◆ **PROBLEM**: In the entries below, which lines run from the one containing "C13: none -> 1nF (GND, NET12)" to the one containing "IC3: NOR CD4001"? Copy exactly those lines, ends included, and no others.

◆ **DATA SUPPLIED**:

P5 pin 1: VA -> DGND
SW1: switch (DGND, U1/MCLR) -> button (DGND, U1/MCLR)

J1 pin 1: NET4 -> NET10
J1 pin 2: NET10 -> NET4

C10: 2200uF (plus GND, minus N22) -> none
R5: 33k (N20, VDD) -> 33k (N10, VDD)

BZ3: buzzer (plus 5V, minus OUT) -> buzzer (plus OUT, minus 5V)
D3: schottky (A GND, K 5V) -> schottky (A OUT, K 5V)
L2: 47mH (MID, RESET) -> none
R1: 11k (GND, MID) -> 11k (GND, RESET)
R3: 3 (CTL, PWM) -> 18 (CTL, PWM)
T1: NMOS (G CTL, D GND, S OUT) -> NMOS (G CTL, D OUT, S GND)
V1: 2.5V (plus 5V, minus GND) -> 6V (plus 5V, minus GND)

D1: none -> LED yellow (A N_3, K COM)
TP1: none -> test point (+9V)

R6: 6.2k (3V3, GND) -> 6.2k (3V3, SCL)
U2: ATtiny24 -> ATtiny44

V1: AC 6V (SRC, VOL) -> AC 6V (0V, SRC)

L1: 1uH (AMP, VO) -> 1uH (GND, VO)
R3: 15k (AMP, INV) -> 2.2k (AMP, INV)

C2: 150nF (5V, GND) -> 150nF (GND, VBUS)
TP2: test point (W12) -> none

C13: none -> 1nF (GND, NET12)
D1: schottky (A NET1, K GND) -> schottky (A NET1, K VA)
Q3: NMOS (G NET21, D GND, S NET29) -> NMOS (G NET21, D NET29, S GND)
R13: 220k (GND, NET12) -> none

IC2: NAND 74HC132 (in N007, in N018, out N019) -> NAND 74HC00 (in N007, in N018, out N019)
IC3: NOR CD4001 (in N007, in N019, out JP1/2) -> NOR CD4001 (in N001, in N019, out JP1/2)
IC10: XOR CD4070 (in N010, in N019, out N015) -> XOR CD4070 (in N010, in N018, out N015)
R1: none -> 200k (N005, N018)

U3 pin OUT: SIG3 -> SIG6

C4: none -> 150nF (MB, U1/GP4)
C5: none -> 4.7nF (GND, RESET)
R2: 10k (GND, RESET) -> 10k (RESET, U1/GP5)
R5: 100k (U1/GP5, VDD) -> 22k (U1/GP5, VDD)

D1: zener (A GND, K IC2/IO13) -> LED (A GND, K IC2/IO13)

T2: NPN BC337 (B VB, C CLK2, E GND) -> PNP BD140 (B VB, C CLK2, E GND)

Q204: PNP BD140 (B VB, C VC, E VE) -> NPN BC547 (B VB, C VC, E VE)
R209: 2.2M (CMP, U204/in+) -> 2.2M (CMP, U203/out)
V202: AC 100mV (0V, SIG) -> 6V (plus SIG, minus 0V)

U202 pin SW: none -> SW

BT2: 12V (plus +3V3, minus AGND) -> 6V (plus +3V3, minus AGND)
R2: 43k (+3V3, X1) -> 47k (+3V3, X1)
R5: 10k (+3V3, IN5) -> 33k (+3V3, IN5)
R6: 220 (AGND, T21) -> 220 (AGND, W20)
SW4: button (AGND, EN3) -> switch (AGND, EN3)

◆ **EXERCISE OUTPUT**:
C13: none -> 1nF (GND, NET12)
D1: schottky (A NET1, K GND) -> schottky (A NET1, K VA)
Q3: NMOS (G NET21, D GND, S NET29) -> NMOS (G NET21, D NET29, S GND)
R13: 220k (GND, NET12) -> none

IC2: NAND 74HC132 (in N007, in N018, out N019) -> NAND 74HC00 (in N007, in N018, out N019)
IC3: NOR CD4001 (in N007, in N019, out JP1/2) -> NOR CD4001 (in N001, in N019, out JP1/2)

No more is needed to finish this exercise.